** START OF MATERIAL TO PROCESS **

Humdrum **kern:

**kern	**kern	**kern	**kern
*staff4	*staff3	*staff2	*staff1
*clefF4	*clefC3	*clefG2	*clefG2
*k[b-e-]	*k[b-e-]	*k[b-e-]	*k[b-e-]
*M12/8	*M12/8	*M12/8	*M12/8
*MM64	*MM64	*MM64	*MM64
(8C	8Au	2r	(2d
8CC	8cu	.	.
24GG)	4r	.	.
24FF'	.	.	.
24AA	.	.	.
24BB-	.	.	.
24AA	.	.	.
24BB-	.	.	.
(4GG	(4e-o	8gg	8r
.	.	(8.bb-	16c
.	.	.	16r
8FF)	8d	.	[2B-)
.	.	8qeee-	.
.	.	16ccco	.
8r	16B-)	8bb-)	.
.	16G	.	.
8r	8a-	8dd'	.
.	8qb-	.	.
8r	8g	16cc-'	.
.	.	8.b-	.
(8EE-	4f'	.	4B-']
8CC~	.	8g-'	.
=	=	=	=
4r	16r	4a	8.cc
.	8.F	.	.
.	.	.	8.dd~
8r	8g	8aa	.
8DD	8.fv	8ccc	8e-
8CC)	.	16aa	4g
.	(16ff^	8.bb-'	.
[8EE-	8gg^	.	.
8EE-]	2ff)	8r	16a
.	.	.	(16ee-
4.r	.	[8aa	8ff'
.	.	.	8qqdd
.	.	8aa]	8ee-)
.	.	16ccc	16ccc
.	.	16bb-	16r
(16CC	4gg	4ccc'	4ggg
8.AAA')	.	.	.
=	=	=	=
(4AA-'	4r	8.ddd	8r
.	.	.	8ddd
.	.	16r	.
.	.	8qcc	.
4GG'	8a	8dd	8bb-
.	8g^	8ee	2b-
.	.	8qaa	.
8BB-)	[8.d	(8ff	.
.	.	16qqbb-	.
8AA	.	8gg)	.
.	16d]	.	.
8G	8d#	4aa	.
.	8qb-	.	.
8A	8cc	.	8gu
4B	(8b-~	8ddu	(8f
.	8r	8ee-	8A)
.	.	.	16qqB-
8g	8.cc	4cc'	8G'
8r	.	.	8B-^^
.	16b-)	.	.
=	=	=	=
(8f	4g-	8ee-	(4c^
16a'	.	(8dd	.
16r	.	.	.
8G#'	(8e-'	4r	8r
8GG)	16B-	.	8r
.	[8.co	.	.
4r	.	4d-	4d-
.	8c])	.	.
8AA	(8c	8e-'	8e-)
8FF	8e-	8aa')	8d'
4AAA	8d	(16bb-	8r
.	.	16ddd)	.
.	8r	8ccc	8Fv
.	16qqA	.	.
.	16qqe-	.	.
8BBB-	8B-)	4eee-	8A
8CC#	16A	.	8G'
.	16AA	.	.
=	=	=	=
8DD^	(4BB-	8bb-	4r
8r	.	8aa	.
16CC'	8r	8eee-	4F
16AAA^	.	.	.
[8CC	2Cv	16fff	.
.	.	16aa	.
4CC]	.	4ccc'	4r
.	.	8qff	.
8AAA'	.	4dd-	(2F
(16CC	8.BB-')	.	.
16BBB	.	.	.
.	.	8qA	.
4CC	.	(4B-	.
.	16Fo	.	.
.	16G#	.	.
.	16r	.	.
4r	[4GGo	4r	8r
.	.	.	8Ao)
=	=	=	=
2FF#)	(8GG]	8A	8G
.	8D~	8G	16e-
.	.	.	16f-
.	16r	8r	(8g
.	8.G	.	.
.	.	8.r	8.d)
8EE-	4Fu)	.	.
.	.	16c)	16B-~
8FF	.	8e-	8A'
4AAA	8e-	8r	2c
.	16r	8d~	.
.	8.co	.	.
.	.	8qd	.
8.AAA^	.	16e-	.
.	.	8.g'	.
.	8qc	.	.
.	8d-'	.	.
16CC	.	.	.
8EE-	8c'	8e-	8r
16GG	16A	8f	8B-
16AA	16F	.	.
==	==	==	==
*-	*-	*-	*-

** END OF MATERIAL TO PROCESS **

# TASK STATEMENT
Copy every line of the material above without any changes.

# SOLUTION FOR THIS EXERCISE
Humdrum **kern:

**kern	**kern	**kern	**kern
*staff4	*staff3	*staff2	*staff1
*clefF4	*clefC3	*clefG2	*clefG2
*k[b-e-]	*k[b-e-]	*k[b-e-]	*k[b-e-]
*M12/8	*M12/8	*M12/8	*M12/8
*MM64	*MM64	*MM64	*MM64
(8C	8Au	2r	(2d
8CC	8cu	.	.
24GG)	4r	.	.
24FF'	.	.	.
24AA	.	.	.
24BB-	.	.	.
24AA	.	.	.
24BB-	.	.	.
(4GG	(4e-o	8gg	8r
.	.	(8.bb-	16c
.	.	.	16r
8FF)	8d	.	[2B-)
.	.	8qeee-	.
.	.	16ccco	.
8r	16B-)	8bb-)	.
.	16G	.	.
8r	8a-	8dd'	.
.	8qb-	.	.
8r	8g	16cc-'	.
.	.	8.b-	.
(8EE-	4f'	.	4B-']
8CC~	.	8g-'	.
=	=	=	=
4r	16r	4a	8.cc
.	8.F	.	.
.	.	.	8.dd~
8r	8g	8aa	.
8DD	8.fv	8ccc	8e-
8CC)	.	16aa	4g
.	(16ff^	8.bb-'	.
[8EE-	8gg^	.	.
8EE-]	2ff)	8r	16a
.	.	.	(16ee-
4.r	.	[8aa	8ff'
.	.	.	8qqdd
.	.	8aa]	8ee-)
.	.	16ccc	16ccc
.	.	16bb-	16r
(16CC	4gg	4ccc'	4ggg
8.AAA')	.	.	.
=	=	=	=
(4AA-'	4r	8.ddd	8r
.	.	.	8ddd
.	.	16r	.
.	.	8qcc	.
4GG'	8a	8dd	8bb-
.	8g^	8ee	2b-
.	.	8qaa	.
8BB-)	[8.d	(8ff	.
.	.	16qqbb-	.
8AA	.	8gg)	.
.	16d]	.	.
8G	8d#	4aa	.
.	8qb-	.	.
8A	8cc	.	8gu
4B	(8b-~	8ddu	(8f
.	8r	8ee-	8A)
.	.	.	16qqB-
8g	8.cc	4cc'	8G'
8r	.	.	8B-^^
.	16b-)	.	.
=	=	=	=
(8f	4g-	8ee-	(4c^
16a'	.	(8dd	.
16r	.	.	.
8G#'	(8e-'	4r	8r
8GG)	16B-	.	8r
.	[8.co	.	.
4r	.	4d-	4d-
.	8c])	.	.
8AA	(8c	8e-'	8e-)
8FF	8e-	8aa')	8d'
4AAA	8d	(16bb-	8r
.	.	16ddd)	.
.	8r	8ccc	8Fv
.	16qqA	.	.
.	16qqe-	.	.
8BBB-	8B-)	4eee-	8A
8CC#	16A	.	8G'
.	16AA	.	.
=	=	=	=
8DD^	(4BB-	8bb-	4r
8r	.	8aa	.
16CC'	8r	8eee-	4F
16AAA^	.	.	.
[8CC	2Cv	16fff	.
.	.	16aa	.
4CC]	.	4ccc'	4r
.	.	8qff	.
8AAA'	.	4dd-	(2F
(16CC	8.BB-')	.	.
16BBB	.	.	.
.	.	8qA	.
4CC	.	(4B-	.
.	16Fo	.	.
.	16G#	.	.
.	16r	.	.
4r	[4GGo	4r	8r
.	.	.	8Ao)
=	=	=	=
2FF#)	(8GG]	8A	8G
.	8D~	8G	16e-
.	.	.	16f-
.	16r	8r	(8g
.	8.G	.	.
.	.	8.r	8.d)
8EE-	4Fu)	.	.
.	.	16c)	16B-~
8FF	.	8e-	8A'
4AAA	8e-	8r	2c
.	16r	8d~	.
.	8.co	.	.
.	.	8qd	.
8.AAA^	.	16e-	.
.	.	8.g'	.
.	8qc	.	.
.	8d-'	.	.
16CC	.	.	.
8EE-	8c'	8e-	8r
16GG	16A	8f	8B-
16AA	16F	.	.
==	==	==	==
*-	*-	*-	*-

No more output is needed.